About this exercise:
Set down, without alteration, the lines from the one that contains "purple round brick" through the final line of the material below.
+++ Dataset
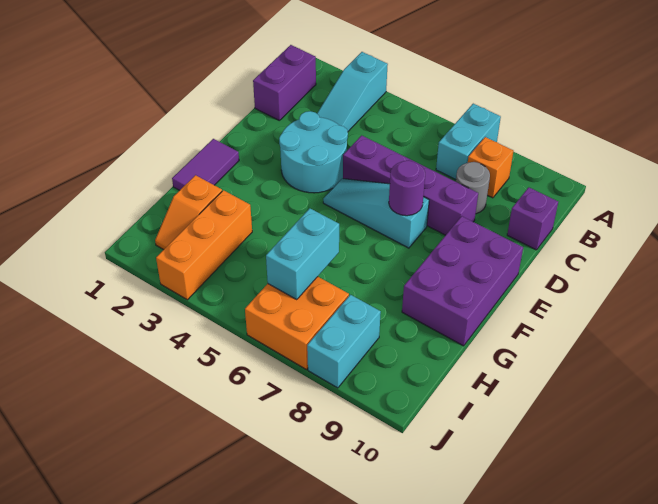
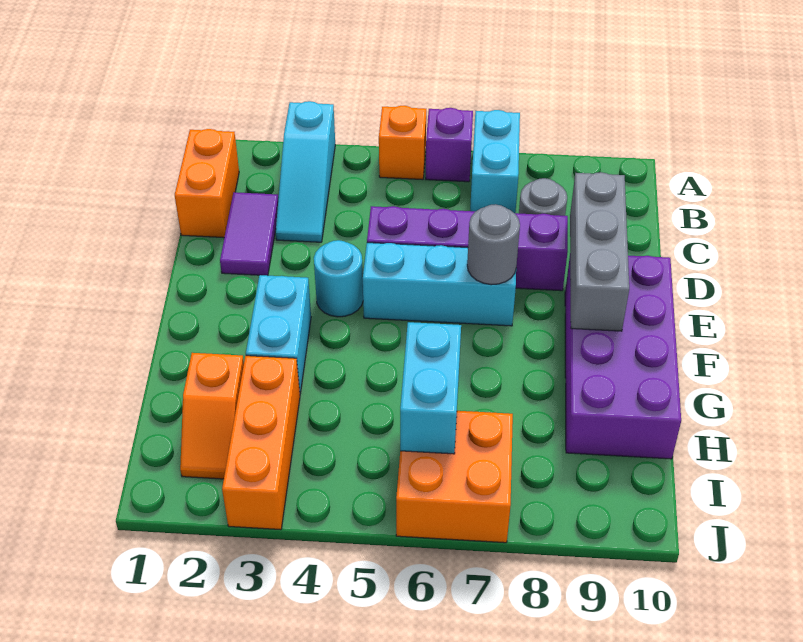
purple brick B1:C1 level 1 -> orange brick B1:C1 level 1
orange brick B8 level 1 -> orange brick A5 level 1
purple brick C10 level 1 -> purple brick A6 level 1
cyan round brick D3:E4 level 1 -> cyan round brick E4 level 1
none -> grey brick D9:F9 level 2
cyan slope E5:E7 level 1 top 7 -> cyan brick E5:E7 level 1
purple round brick E7 level 2 -> grey round brick E7 level 2
purple brick E9:G10 level 1 -> purple brick E9:H10 level 1
purple tile F1:G1 level 1 -> purple tile C2:D2 level 1
cyan brick I8:J8 level 1 -> cyan brick F3:G3 level 1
++++++
Output for this task:
purple round brick E7 level 2 -> grey round brick E7 level 2
purple brick E9:G10 level 1 -> purple brick E9:H10 level 1
purple tile F1:G1 level 1 -> purple tile C2:D2 level 1
cyan brick I8:J8 level 1 -> cyan brick F3:G3 level 1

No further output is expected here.